┌─ INPUT RECORDS
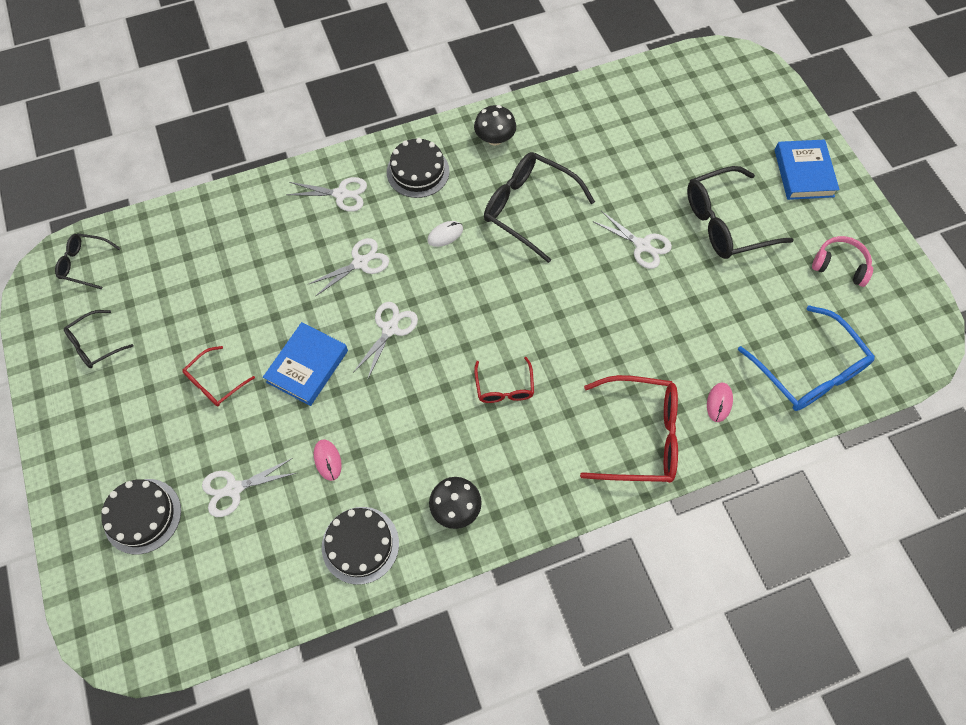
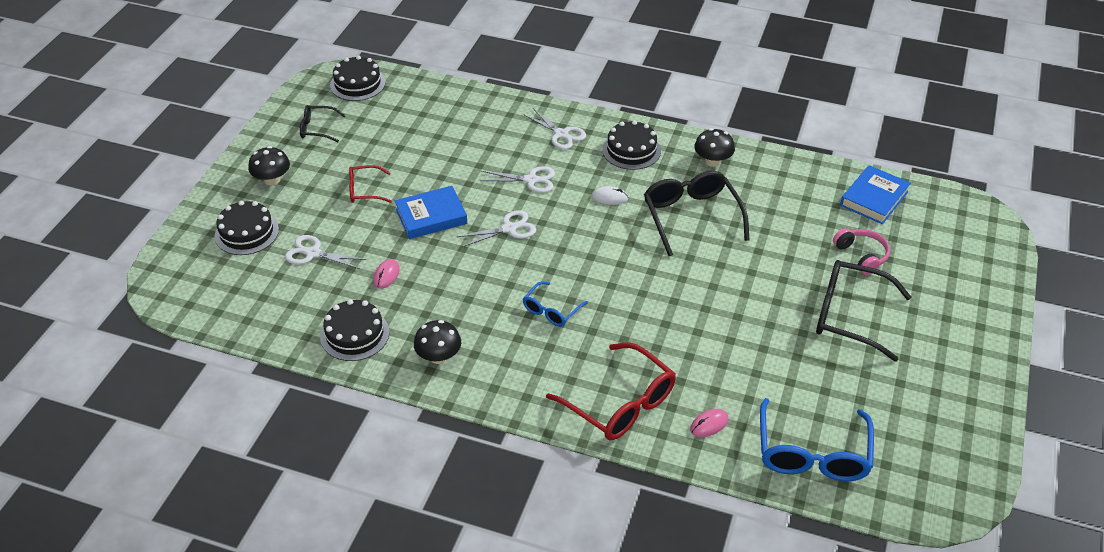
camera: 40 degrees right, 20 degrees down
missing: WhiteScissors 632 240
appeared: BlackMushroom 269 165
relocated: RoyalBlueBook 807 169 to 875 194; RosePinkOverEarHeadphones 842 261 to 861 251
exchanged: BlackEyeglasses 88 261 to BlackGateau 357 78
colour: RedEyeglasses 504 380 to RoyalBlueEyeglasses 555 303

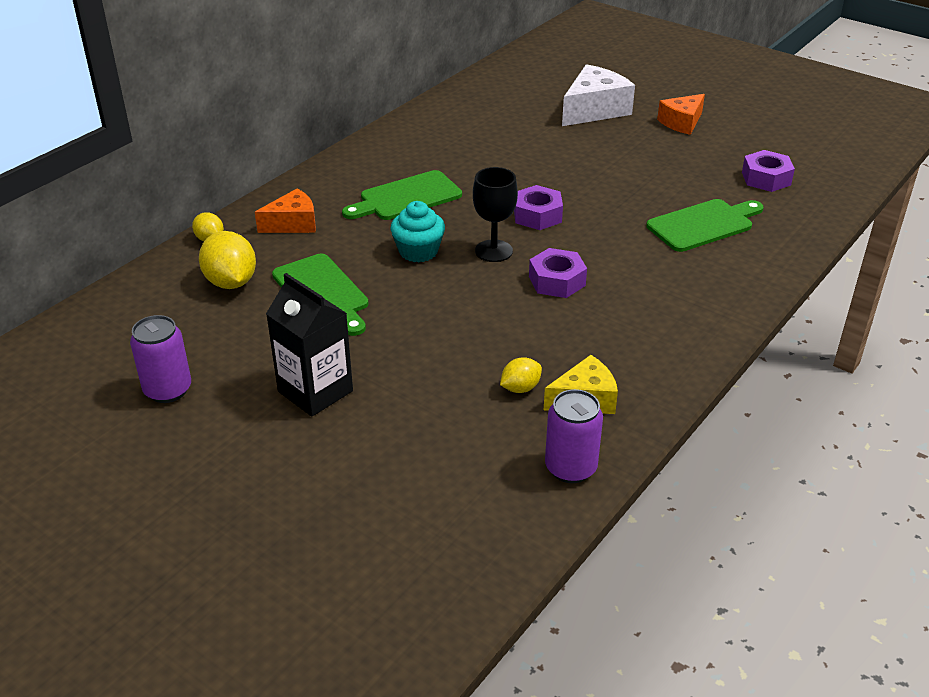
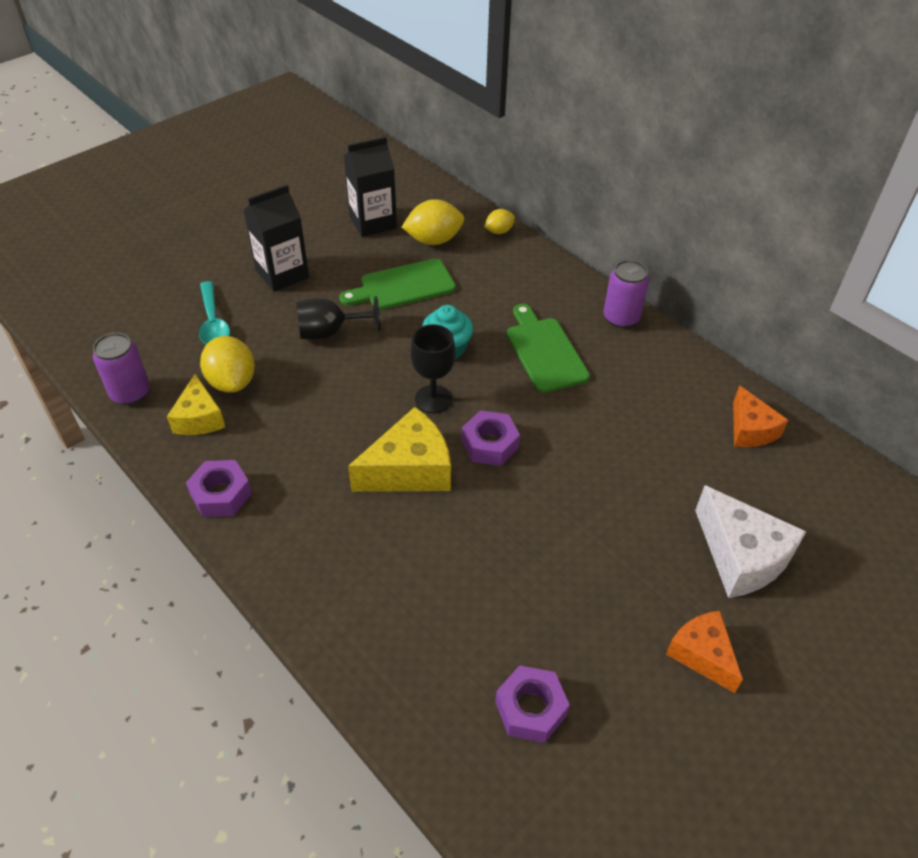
camera: 100 degrees right, 10 degrees up
missing: EmeraldCuttingBoard 705 225
appeared: AquaTeaspoon 214 313; BlackGoblet 338 318; BlackMilkCarton 370 187; GoldenCheese 399 449
relocated: PurpleSodaCan 160 359 to 626 294; BrightOrangeCheese 285 210 to 760 416; PurpleHexagonNut 558 273 to 219 488
size: GoldenToyLemon 521 375 = 227 364 x1.78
└─
◆ PROBLEM TO WORK ON
Write out again, word for word, only the lines from the one with "exchanged: BlackEyeglasses 88" through the last line of the material, and omit each picture.

◆ RESPONSE AREA
exchanged: BlackEyeglasses 88 261 to BlackGateau 357 78
colour: RedEyeglasses 504 380 to RoyalBlueEyeglasses 555 303

camera: 100 degrees right, 10 degrees up
missing: EmeraldCuttingBoard 705 225
appeared: AquaTeaspoon 214 313; BlackGoblet 338 318; BlackMilkCarton 370 187; GoldenCheese 399 449
relocated: PurpleSodaCan 160 359 to 626 294; BrightOrangeCheese 285 210 to 760 416; PurpleHexagonNut 558 273 to 219 488
size: GoldenToyLemon 521 375 = 227 364 x1.78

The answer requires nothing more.